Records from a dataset
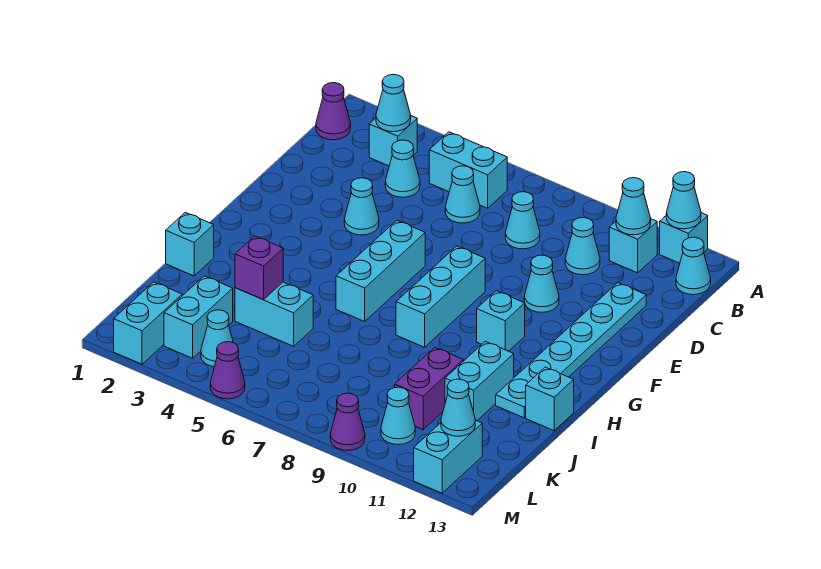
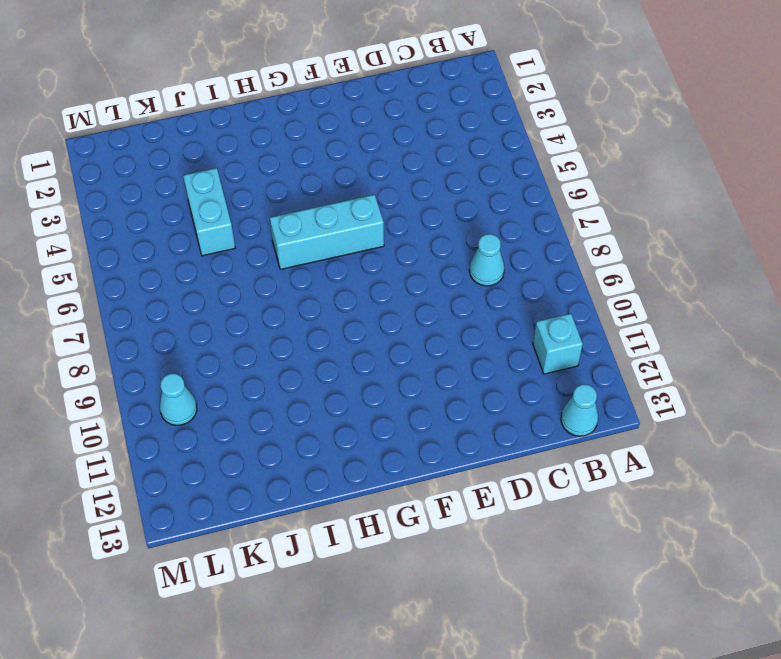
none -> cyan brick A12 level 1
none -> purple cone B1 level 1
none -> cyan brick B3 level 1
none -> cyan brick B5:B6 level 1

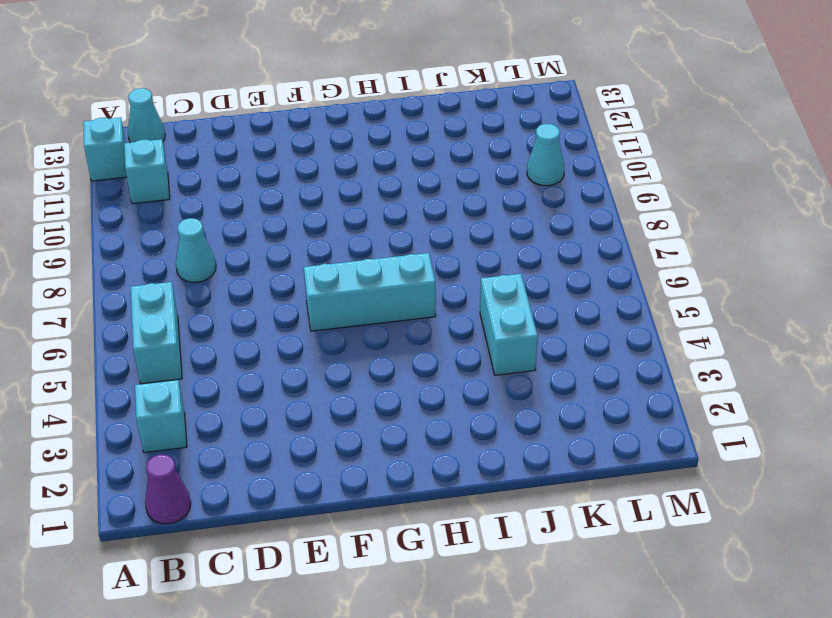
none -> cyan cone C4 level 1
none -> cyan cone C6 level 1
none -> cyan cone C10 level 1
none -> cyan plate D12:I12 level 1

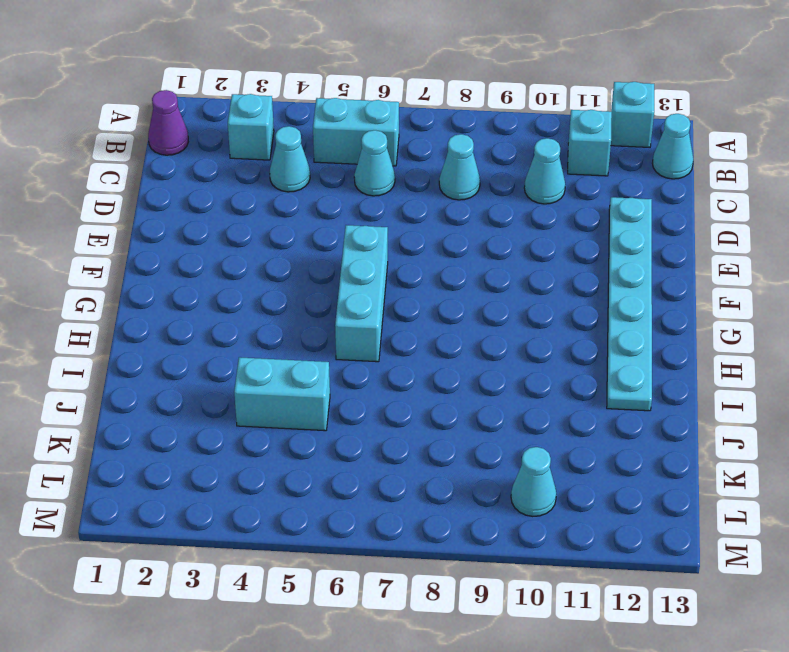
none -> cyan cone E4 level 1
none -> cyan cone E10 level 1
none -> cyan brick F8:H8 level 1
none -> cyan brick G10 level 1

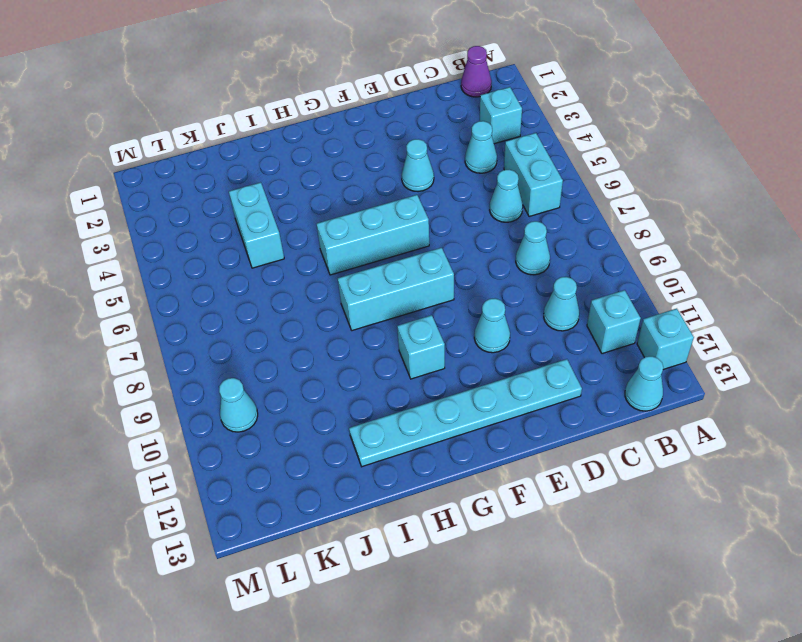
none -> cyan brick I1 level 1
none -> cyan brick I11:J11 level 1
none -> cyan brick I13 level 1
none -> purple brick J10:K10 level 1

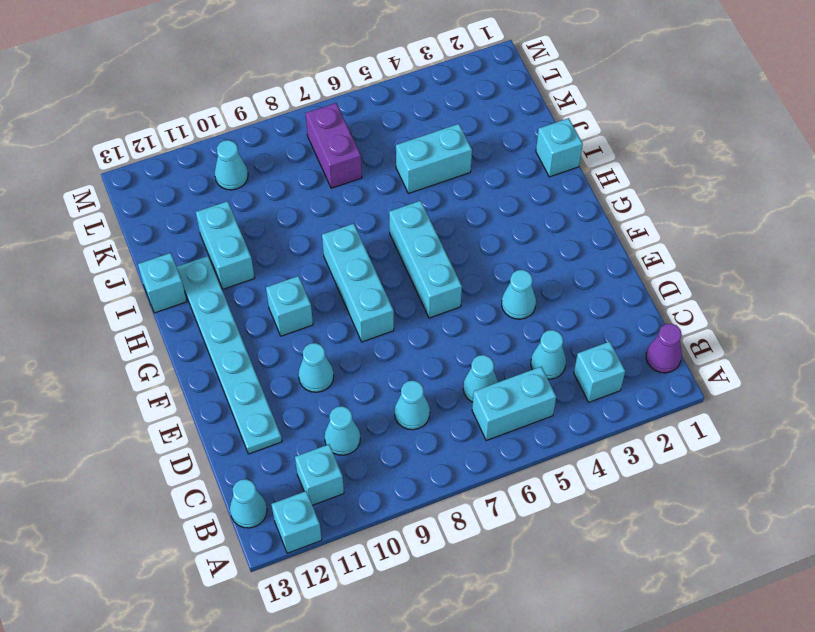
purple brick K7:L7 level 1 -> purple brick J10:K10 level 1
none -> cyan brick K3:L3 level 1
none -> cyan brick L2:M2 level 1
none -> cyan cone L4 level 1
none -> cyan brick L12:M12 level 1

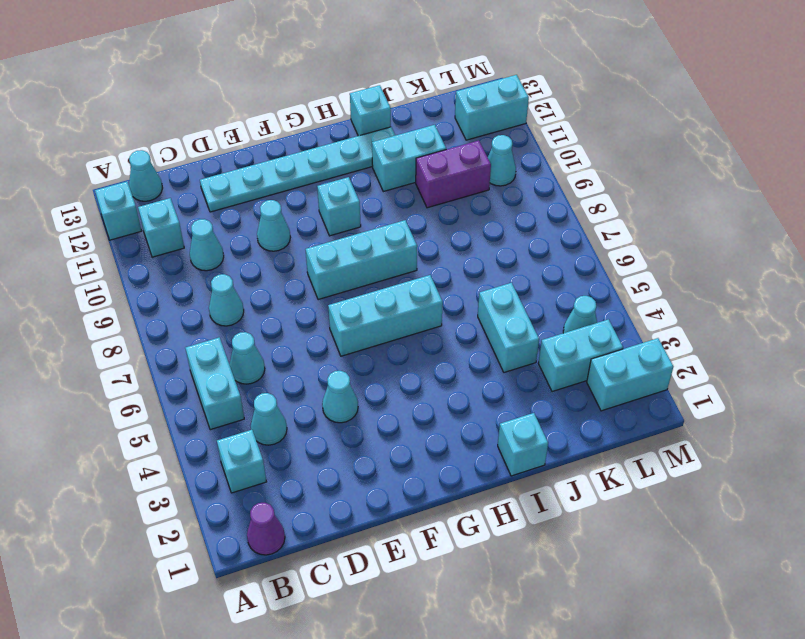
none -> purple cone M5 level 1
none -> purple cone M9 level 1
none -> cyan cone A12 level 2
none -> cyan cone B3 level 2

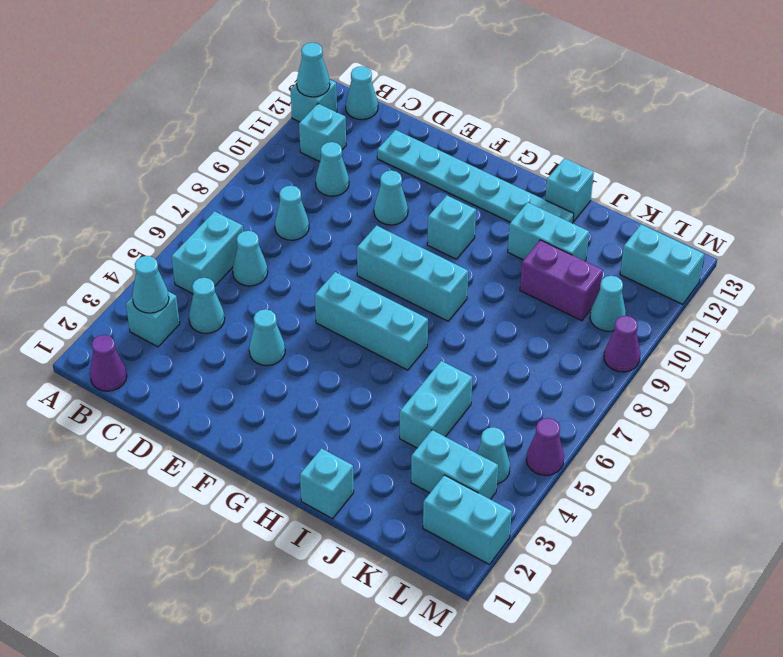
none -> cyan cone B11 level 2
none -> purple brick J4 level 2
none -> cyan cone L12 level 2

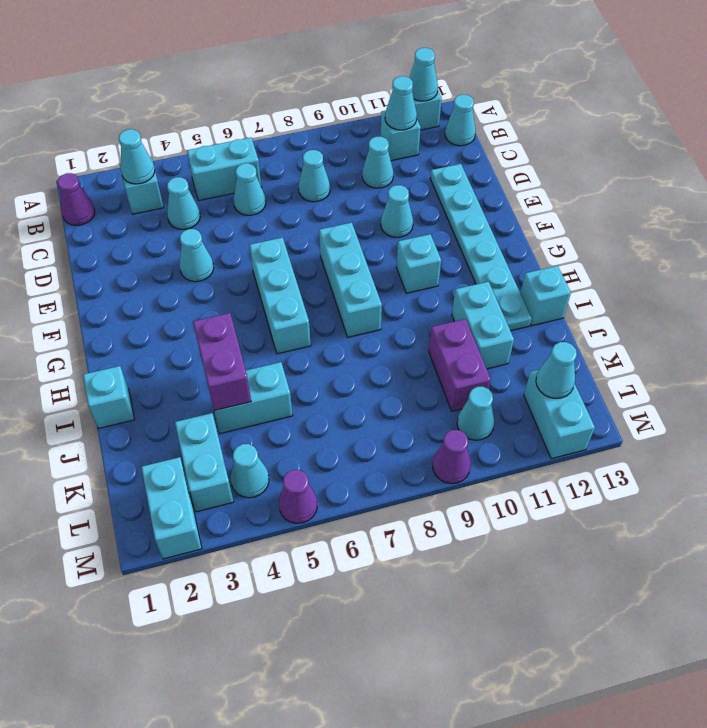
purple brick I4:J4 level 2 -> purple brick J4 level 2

> [Problem to work on]: Print every line above once more, exactly. Omit the pictures.

> [Exercise solution]:
none -> cyan brick A12 level 1
none -> purple cone B1 level 1
none -> cyan brick B3 level 1
none -> cyan brick B5:B6 level 1

none -> cyan cone C4 level 1
none -> cyan cone C6 level 1
none -> cyan cone C10 level 1
none -> cyan plate D12:I12 level 1

none -> cyan cone E4 level 1
none -> cyan cone E10 level 1
none -> cyan brick F8:H8 level 1
none -> cyan brick G10 level 1

none -> cyan brick I1 level 1
none -> cyan brick I11:J11 level 1
none -> cyan brick I13 level 1
none -> purple brick J10:K10 level 1

purple brick K7:L7 level 1 -> purple brick J10:K10 level 1
none -> cyan brick K3:L3 level 1
none -> cyan brick L2:M2 level 1
none -> cyan cone L4 level 1
none -> cyan brick L12:M12 level 1

none -> purple cone M5 level 1
none -> purple cone M9 level 1
none -> cyan cone A12 level 2
none -> cyan cone B3 level 2

none -> cyan cone B11 level 2
none -> purple brick J4 level 2
none -> cyan cone L12 level 2

purple brick I4:J4 level 2 -> purple brick J4 level 2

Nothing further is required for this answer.